#### [What the exercise asks]
Report every line of the entries that contains the word "pink".
Working data Block Start
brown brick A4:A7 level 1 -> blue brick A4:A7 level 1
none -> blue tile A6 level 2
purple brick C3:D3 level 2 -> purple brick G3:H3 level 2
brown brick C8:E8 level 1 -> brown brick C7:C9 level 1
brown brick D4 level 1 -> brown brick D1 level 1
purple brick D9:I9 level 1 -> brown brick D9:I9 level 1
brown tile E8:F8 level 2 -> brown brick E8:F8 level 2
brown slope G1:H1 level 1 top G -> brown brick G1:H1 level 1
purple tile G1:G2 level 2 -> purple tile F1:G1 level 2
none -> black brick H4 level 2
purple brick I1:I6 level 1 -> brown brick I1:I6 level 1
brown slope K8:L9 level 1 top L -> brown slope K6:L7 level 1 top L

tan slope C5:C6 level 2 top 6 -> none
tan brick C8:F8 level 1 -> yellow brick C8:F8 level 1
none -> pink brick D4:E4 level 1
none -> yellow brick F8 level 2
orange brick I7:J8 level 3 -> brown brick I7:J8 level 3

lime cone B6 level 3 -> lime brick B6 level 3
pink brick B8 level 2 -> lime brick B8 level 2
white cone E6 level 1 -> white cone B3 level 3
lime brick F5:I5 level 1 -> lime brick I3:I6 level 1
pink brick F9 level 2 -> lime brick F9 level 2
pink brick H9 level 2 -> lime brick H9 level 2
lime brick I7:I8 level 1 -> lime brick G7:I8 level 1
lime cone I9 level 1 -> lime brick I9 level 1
Working data Block End
#### [The answer]
none -> pink brick D4:E4 level 1
pink brick B8 level 2 -> lime brick B8 level 2
pink brick F9 level 2 -> lime brick F9 level 2
pink brick H9 level 2 -> lime brick H9 level 2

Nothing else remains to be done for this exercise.